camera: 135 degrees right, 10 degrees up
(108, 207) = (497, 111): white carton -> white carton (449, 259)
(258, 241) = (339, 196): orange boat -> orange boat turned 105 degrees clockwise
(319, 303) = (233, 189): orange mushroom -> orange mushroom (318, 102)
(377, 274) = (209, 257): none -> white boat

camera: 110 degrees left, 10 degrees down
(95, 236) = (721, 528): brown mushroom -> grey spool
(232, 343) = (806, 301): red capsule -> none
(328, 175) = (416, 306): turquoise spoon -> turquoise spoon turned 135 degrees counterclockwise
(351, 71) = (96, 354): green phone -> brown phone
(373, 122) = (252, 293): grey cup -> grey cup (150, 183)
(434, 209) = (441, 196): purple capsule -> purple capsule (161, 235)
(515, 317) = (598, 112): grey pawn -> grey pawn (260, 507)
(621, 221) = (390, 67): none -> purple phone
━━━━
What to do: Write down every line of the data exactly as it appears above.

Reply to the exercise:
camera: 135 degrees right, 10 degrees up
(108, 207) = (497, 111): white carton -> white carton (449, 259)
(258, 241) = (339, 196): orange boat -> orange boat turned 105 degrees clockwise
(319, 303) = (233, 189): orange mushroom -> orange mushroom (318, 102)
(377, 274) = (209, 257): none -> white boat

camera: 110 degrees left, 10 degrees down
(95, 236) = (721, 528): brown mushroom -> grey spool
(232, 343) = (806, 301): red capsule -> none
(328, 175) = (416, 306): turquoise spoon -> turquoise spoon turned 135 degrees counterclockwise
(351, 71) = (96, 354): green phone -> brown phone
(373, 122) = (252, 293): grey cup -> grey cup (150, 183)
(434, 209) = (441, 196): purple capsule -> purple capsule (161, 235)
(515, 317) = (598, 112): grey pawn -> grey pawn (260, 507)
(621, 221) = (390, 67): none -> purple phone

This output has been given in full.